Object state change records
□ □ □ □ □

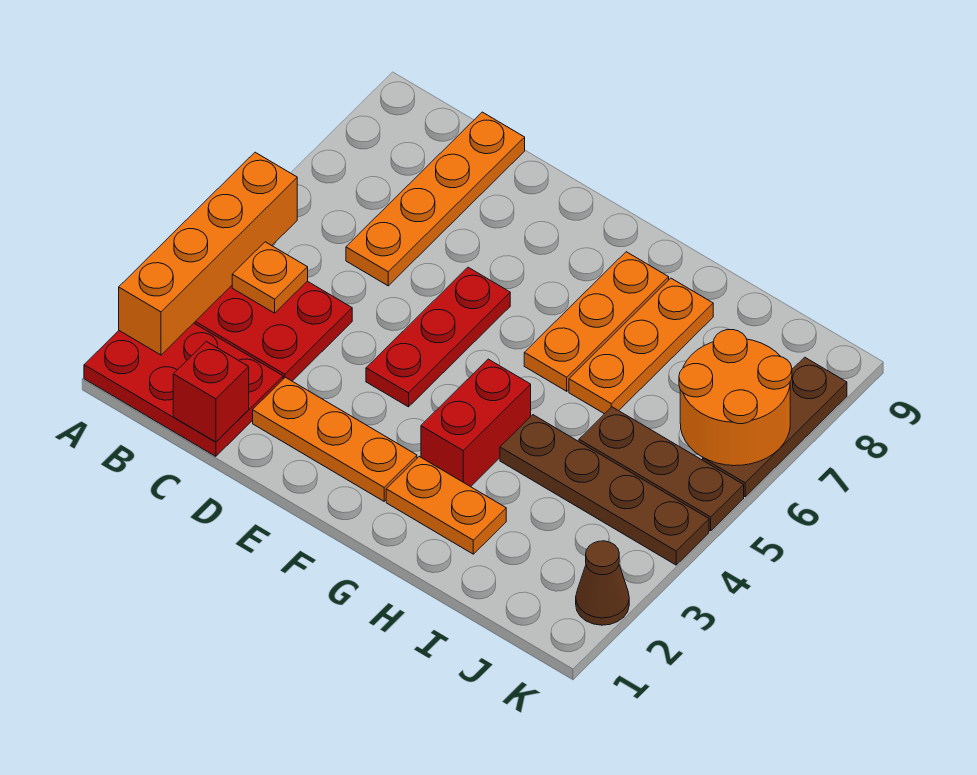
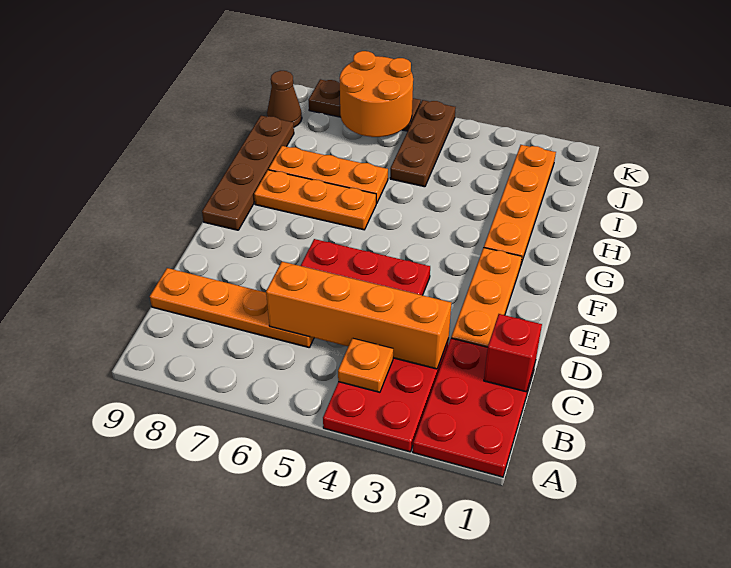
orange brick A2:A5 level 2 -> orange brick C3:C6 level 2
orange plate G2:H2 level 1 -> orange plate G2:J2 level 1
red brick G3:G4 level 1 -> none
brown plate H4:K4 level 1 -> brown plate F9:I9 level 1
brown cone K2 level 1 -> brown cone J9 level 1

□ □ □ □ □

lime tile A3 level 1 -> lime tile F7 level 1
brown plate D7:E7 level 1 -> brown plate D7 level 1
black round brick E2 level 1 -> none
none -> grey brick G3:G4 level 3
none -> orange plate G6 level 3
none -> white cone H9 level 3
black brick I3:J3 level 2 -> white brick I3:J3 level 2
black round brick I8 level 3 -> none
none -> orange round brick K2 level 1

□ □ □ □ □

WHAT YOU ARE ASKED TO DO :: Send back an exact copy of only the lines from the line with "orange brick A2:A5" up to and including the line with "brown cone K2" in the data above.

EXERCISE ANSWER ::
orange brick A2:A5 level 2 -> orange brick C3:C6 level 2
orange plate G2:H2 level 1 -> orange plate G2:J2 level 1
red brick G3:G4 level 1 -> none
brown plate H4:K4 level 1 -> brown plate F9:I9 level 1
brown cone K2 level 1 -> brown cone J9 level 1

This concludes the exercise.